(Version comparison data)
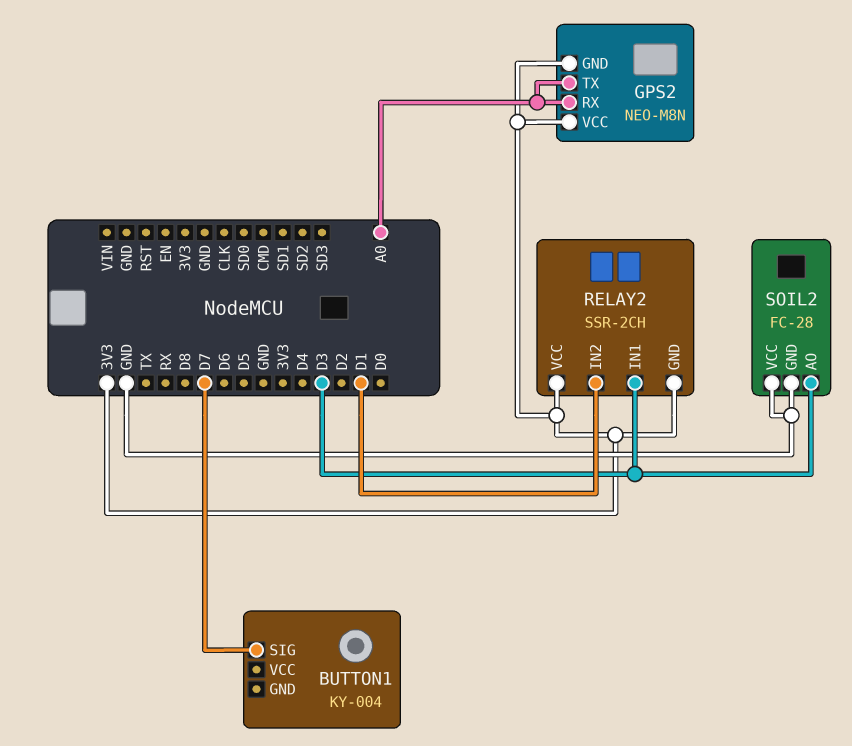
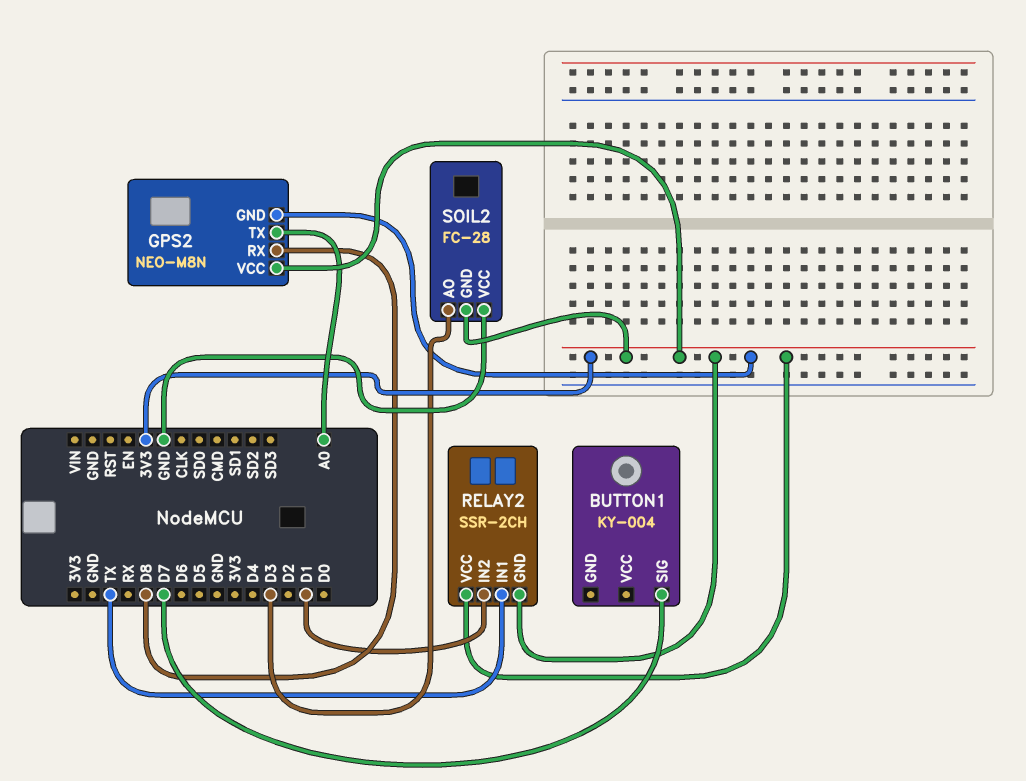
GPS2 pin RX: A0 -> D8
RELAY2 pin IN1: D3 -> TX
SOIL2 pin GND: GND -> 3V3

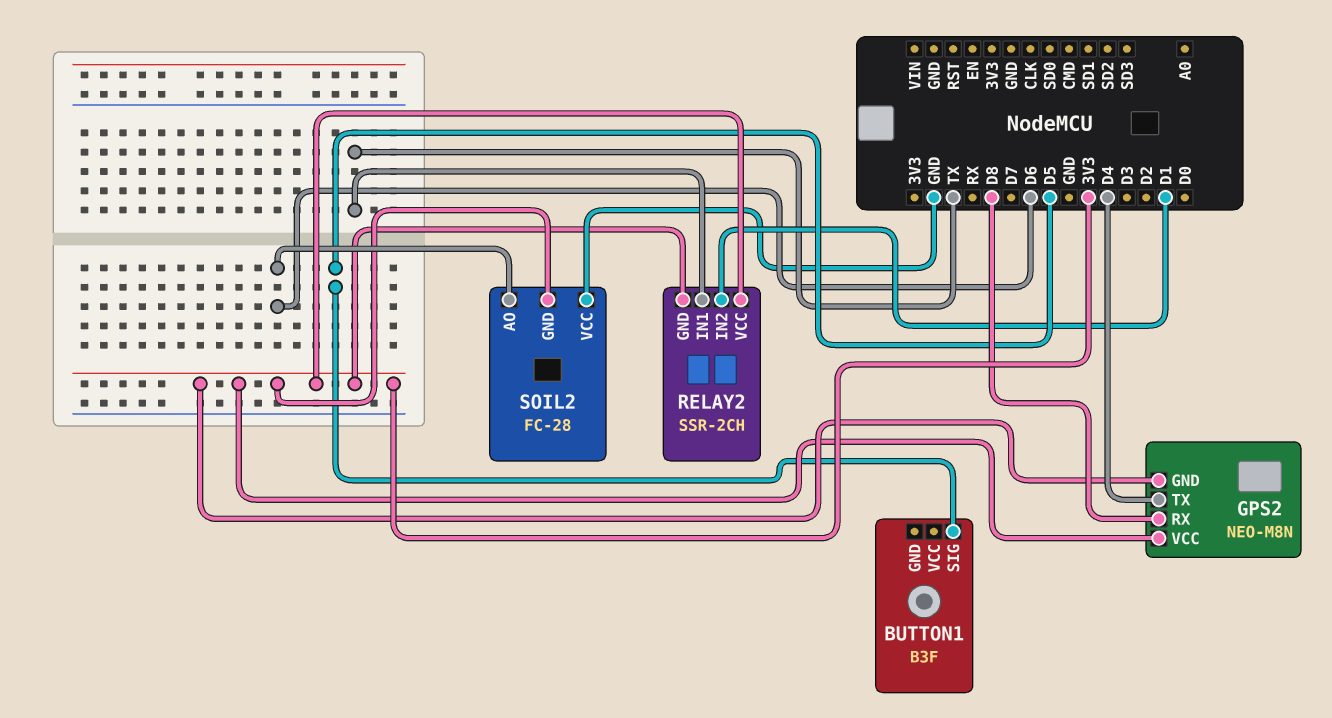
BUTTON1: KY-004 -> B3F
BUTTON1 pin SIG: D7 -> D5
GPS2 pin TX: A0 -> D4
SOIL2 pin AO: D3 -> D6

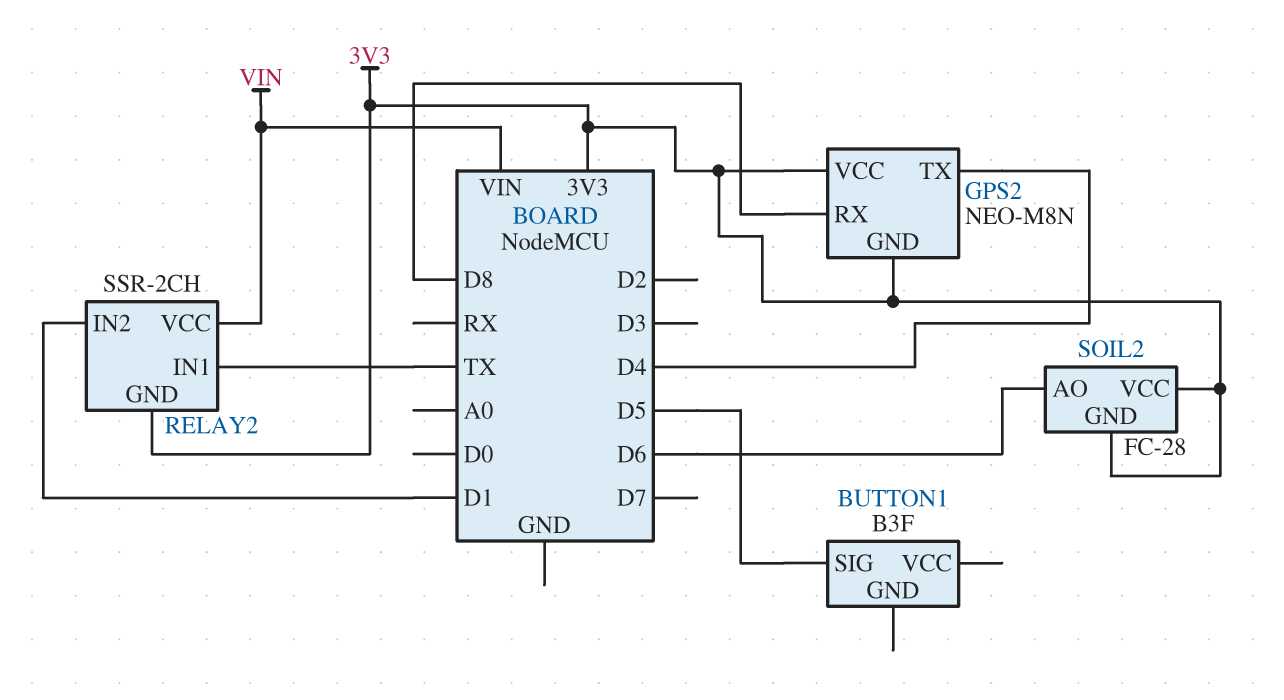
RELAY2 pin VCC: 3V3 -> VIN
SOIL2 pin VCC: GND -> 3V3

*Exercise*: From the first line to the last, restate the entries exactly, without pictures.

*Answer section*:
GPS2 pin RX: A0 -> D8
RELAY2 pin IN1: D3 -> TX
SOIL2 pin GND: GND -> 3V3

BUTTON1: KY-004 -> B3F
BUTTON1 pin SIG: D7 -> D5
GPS2 pin TX: A0 -> D4
SOIL2 pin AO: D3 -> D6

RELAY2 pin VCC: 3V3 -> VIN
SOIL2 pin VCC: GND -> 3V3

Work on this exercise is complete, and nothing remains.